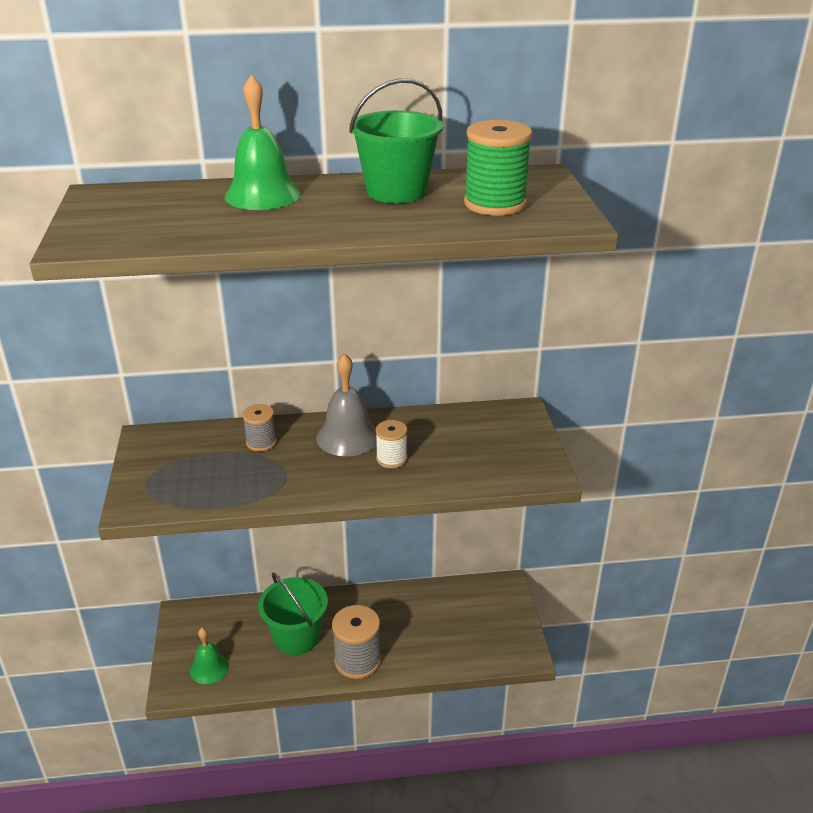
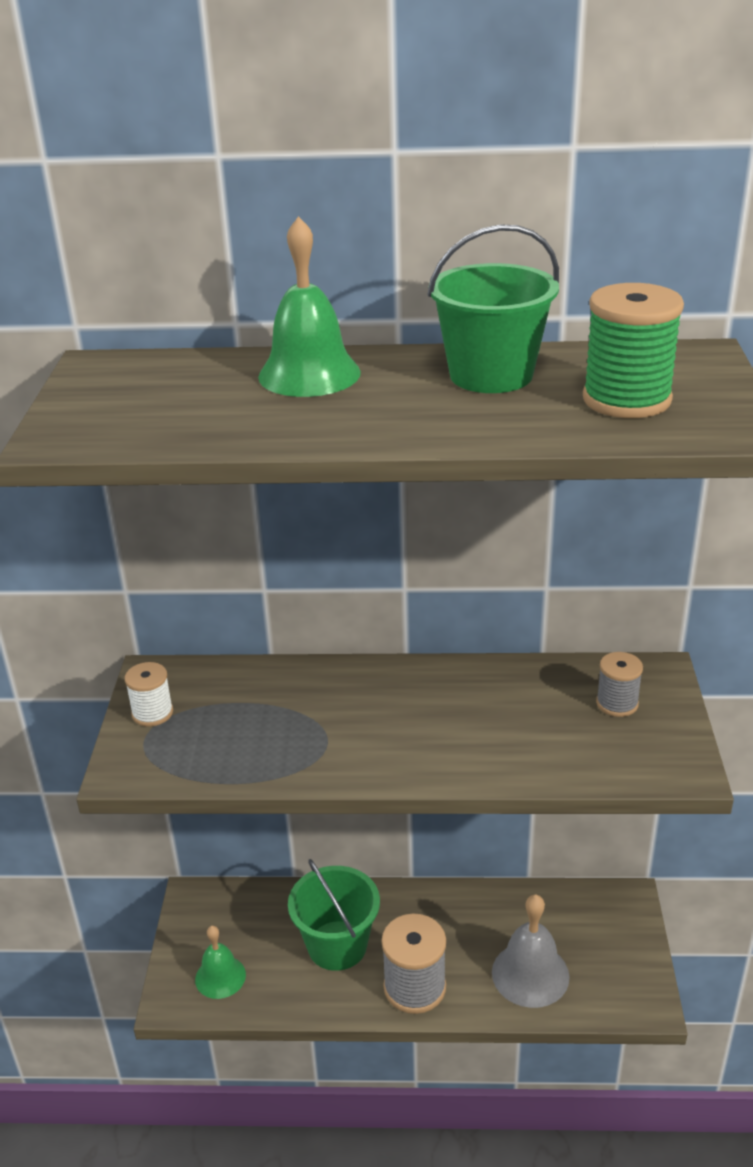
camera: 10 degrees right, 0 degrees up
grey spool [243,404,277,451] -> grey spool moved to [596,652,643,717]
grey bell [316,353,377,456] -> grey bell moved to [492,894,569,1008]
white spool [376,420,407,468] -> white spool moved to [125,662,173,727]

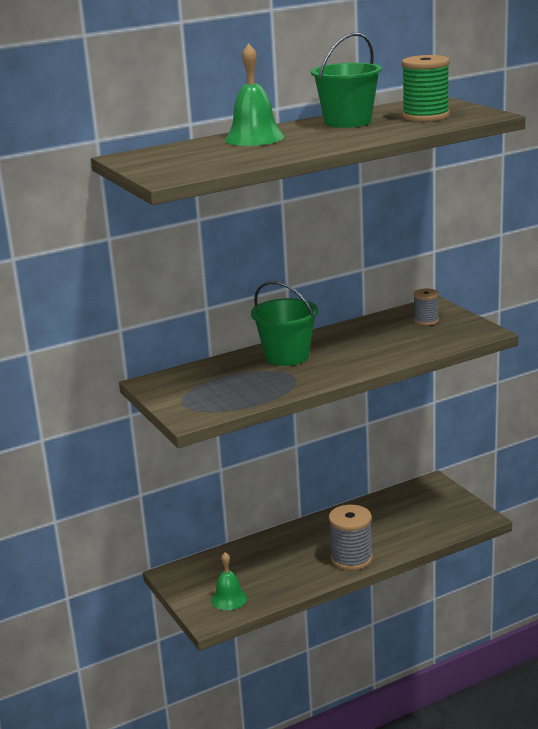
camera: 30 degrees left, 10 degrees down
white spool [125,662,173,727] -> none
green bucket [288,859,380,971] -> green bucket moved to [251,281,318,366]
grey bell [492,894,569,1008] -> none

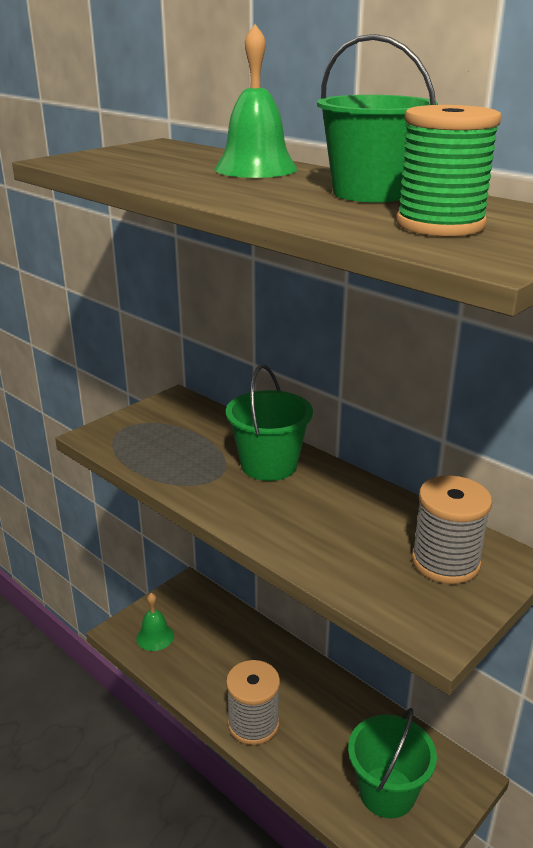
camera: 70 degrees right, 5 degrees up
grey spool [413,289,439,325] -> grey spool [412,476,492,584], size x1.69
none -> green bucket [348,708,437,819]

_ _ _ _

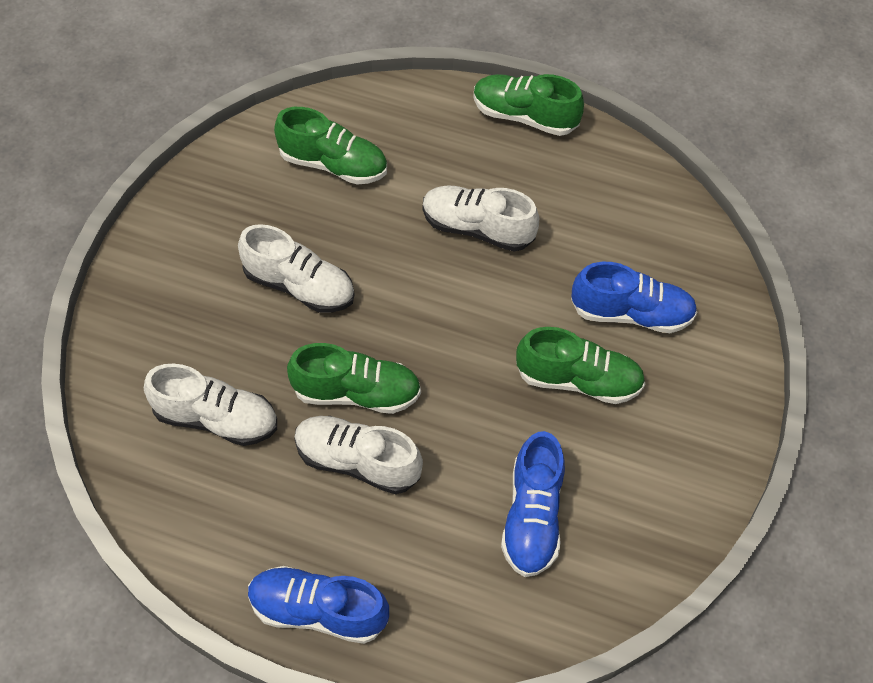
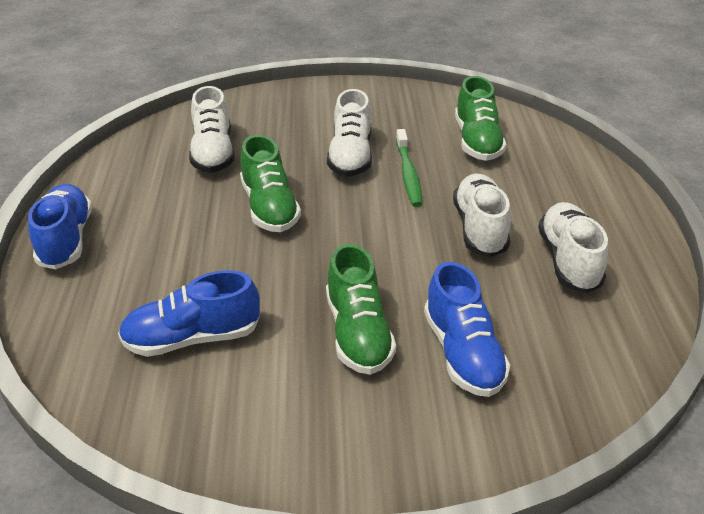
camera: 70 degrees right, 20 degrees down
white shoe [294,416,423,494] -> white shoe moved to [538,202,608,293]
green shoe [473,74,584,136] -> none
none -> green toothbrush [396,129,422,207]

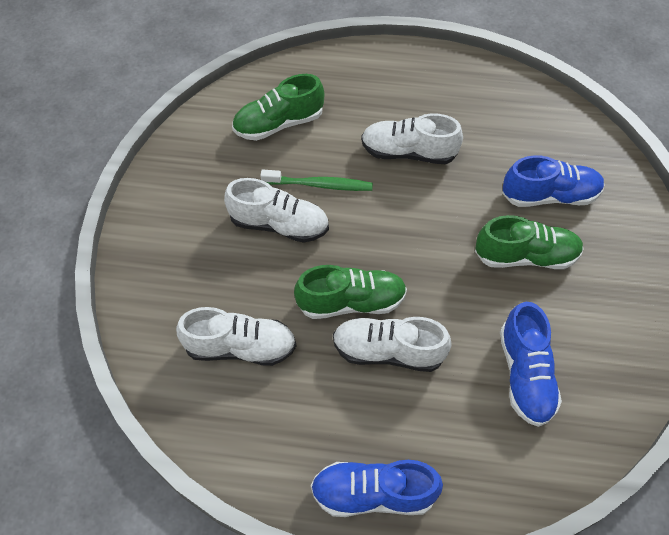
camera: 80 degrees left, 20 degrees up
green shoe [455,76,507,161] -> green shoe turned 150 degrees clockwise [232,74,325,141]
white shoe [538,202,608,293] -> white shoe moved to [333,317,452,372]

_ _ _ _

**WHAT YOU HAVE TO DO**
In the data above, find the line with "white shoe [294,416,423,494]" and the line with "white shoe [538,202,608,293]". Please copy exactly those two lines and every line between them, but not the pictures.

**ANSWER SECTION**
white shoe [294,416,423,494] -> white shoe moved to [538,202,608,293]
green shoe [473,74,584,136] -> none
none -> green toothbrush [396,129,422,207]

camera: 80 degrees left, 20 degrees up
green shoe [455,76,507,161] -> green shoe turned 150 degrees clockwise [232,74,325,141]
white shoe [538,202,608,293] -> white shoe moved to [333,317,452,372]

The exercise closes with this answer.